[Entries taken from a collection]

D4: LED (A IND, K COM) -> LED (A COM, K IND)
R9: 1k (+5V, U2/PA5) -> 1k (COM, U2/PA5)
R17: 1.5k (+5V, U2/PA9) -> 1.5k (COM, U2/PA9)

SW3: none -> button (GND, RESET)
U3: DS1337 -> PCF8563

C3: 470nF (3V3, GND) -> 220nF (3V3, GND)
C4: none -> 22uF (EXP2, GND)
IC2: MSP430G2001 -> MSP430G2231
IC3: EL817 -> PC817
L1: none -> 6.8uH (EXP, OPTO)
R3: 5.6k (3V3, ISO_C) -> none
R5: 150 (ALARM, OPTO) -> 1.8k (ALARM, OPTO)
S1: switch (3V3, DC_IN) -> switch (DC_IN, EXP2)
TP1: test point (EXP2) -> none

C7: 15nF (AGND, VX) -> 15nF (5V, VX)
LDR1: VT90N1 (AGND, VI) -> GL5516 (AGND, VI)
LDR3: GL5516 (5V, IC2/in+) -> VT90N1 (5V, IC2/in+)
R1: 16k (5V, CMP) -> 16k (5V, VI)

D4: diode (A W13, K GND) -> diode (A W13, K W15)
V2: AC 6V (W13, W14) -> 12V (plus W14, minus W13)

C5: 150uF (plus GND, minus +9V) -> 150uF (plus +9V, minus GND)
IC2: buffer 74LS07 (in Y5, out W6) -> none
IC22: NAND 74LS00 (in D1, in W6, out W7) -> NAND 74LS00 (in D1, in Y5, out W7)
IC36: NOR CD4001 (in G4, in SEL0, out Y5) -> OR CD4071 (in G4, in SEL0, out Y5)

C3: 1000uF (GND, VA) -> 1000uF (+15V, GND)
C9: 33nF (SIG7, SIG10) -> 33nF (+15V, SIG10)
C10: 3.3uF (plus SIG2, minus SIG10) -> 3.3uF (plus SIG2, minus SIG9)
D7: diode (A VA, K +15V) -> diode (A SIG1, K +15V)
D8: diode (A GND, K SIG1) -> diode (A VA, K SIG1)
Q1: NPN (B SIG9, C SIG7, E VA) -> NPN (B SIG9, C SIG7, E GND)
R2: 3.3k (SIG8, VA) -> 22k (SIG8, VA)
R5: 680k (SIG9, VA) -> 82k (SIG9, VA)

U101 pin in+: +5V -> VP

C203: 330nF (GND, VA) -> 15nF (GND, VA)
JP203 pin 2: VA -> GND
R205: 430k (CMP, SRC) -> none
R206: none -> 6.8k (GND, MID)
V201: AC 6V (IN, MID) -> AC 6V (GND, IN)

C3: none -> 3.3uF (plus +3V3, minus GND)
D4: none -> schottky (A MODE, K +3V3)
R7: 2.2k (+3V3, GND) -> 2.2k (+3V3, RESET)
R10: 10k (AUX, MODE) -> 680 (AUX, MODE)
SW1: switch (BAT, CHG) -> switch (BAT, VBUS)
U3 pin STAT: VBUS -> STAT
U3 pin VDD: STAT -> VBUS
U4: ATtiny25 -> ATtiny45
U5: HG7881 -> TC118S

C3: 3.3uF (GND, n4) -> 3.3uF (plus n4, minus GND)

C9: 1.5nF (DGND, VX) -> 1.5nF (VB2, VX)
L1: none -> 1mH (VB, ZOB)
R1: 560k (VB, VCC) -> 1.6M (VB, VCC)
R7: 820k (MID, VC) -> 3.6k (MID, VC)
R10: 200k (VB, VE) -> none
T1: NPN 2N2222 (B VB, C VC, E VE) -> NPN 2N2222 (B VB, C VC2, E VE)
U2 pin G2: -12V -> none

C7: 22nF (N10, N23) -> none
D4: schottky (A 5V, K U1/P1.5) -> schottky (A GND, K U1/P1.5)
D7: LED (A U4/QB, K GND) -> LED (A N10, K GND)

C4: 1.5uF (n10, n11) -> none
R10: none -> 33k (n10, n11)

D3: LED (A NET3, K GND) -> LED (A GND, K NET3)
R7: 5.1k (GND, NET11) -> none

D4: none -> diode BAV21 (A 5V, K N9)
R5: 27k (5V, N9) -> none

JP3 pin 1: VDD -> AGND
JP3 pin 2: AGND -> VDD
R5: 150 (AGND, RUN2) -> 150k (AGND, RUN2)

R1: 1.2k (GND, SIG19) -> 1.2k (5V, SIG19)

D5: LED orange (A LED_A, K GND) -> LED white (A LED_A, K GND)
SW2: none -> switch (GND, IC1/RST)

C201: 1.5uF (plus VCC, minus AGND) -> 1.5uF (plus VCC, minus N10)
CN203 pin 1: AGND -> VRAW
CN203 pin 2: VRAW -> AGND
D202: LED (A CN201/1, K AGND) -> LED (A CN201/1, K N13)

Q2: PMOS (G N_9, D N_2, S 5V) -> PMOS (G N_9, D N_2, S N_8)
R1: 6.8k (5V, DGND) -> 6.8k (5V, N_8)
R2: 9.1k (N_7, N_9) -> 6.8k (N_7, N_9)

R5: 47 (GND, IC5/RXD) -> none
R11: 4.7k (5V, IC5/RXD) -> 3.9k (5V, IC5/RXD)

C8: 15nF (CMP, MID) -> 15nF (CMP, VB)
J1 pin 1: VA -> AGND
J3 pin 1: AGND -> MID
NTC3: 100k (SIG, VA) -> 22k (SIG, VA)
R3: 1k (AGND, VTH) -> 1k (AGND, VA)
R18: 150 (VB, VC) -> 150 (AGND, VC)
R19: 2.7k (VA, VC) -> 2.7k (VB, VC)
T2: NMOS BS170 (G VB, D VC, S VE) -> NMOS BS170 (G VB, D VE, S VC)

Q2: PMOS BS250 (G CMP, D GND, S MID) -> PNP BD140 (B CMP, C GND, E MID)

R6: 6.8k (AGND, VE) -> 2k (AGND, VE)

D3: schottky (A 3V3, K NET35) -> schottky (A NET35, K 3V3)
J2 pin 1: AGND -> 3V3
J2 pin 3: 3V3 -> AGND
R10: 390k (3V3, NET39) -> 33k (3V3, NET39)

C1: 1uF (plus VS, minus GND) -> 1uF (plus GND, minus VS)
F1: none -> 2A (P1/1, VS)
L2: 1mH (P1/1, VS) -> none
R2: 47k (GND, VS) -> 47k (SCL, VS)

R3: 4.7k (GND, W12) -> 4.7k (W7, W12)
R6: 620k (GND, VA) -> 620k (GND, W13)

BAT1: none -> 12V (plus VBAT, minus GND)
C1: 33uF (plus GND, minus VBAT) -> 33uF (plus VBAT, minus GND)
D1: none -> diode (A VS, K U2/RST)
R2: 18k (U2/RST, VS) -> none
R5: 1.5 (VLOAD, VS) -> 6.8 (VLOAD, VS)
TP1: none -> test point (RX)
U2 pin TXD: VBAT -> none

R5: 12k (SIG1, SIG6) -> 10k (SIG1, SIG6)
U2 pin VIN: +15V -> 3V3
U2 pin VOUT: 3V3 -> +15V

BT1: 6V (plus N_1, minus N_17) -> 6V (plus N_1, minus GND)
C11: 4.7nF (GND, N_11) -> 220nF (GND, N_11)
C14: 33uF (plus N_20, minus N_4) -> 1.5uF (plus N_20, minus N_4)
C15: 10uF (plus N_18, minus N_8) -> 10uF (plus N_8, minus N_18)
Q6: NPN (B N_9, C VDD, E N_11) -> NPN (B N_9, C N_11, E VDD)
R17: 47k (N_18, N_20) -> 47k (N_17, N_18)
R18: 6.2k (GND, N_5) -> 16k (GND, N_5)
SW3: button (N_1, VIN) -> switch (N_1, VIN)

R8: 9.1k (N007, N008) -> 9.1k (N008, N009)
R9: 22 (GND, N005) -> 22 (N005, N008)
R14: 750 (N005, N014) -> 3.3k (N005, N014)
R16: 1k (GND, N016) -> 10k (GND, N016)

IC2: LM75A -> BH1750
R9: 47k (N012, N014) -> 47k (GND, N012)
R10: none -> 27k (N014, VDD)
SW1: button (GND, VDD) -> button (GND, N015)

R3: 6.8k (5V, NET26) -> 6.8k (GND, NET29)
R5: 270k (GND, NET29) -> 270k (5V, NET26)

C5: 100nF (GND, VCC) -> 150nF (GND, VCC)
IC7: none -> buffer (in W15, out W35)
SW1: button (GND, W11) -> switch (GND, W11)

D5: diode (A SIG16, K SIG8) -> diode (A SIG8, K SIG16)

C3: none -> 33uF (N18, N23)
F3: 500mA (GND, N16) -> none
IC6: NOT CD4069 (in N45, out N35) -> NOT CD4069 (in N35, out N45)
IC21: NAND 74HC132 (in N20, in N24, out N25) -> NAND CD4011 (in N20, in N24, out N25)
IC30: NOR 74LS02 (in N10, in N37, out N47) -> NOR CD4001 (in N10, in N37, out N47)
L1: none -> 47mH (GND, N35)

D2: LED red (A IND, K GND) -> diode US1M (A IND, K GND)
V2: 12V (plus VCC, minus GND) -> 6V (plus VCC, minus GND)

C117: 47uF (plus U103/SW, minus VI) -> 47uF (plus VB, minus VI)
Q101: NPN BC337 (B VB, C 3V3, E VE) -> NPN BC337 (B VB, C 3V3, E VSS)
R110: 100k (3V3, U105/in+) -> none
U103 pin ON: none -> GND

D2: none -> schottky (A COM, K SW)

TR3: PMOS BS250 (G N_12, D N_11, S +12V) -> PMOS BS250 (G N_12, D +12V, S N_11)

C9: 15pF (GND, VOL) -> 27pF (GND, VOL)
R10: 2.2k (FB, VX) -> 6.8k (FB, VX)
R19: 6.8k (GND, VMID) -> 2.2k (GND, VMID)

▸ **WHAT IS BEING ASKED**
Gather from the entries above all lines that include the string "VBUS".

▸ **WRITTEN SOLUTION**
SW1: switch (BAT, CHG) -> switch (BAT, VBUS)
U3 pin STAT: VBUS -> STAT
U3 pin VDD: STAT -> VBUS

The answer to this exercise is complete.